**WHAT TO DO**
Copy nothing from the entries below except the lines from the one containing "none -> lime round brick E1 level 1" through the one containing "none -> purple cone K2 level 1", and copy those exactly.
*** DATA RECORDS ***
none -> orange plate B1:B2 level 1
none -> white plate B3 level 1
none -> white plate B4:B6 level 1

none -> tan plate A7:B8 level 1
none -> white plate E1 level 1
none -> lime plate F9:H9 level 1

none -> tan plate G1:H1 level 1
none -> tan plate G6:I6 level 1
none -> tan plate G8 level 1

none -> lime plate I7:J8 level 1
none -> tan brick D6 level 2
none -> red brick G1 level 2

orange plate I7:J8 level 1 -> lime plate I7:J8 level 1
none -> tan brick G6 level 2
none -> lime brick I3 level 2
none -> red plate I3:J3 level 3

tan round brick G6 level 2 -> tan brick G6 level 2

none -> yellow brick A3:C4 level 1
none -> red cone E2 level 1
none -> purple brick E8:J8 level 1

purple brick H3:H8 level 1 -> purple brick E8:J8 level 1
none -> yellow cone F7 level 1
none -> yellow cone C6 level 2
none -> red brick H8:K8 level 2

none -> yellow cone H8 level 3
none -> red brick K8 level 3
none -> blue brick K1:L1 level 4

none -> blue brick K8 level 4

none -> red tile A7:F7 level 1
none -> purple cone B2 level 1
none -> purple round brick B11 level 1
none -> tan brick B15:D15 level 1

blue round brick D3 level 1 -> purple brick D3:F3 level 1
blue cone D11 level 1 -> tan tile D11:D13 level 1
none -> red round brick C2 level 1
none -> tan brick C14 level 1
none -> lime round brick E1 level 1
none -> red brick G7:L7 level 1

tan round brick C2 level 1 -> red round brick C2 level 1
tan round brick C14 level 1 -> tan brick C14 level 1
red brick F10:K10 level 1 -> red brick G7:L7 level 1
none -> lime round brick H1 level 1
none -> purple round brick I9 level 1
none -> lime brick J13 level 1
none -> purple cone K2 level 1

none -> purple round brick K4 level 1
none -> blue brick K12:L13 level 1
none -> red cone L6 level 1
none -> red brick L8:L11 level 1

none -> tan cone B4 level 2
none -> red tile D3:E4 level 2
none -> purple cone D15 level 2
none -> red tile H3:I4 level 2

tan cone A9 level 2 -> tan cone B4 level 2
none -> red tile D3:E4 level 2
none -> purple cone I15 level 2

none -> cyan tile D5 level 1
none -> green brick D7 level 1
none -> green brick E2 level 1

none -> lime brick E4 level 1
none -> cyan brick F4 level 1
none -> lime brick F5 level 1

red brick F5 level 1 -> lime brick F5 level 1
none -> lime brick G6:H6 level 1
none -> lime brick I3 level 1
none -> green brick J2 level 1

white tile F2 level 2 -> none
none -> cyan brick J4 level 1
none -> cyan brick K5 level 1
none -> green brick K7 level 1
*** End of DATA RECORDS ***
**RESULT OF THIS EXERCISE**
none -> lime round brick E1 level 1
none -> red brick G7:L7 level 1

tan round brick C2 level 1 -> red round brick C2 level 1
tan round brick C14 level 1 -> tan brick C14 level 1
red brick F10:K10 level 1 -> red brick G7:L7 level 1
none -> lime round brick H1 level 1
none -> purple round brick I9 level 1
none -> lime brick J13 level 1
none -> purple cone K2 level 1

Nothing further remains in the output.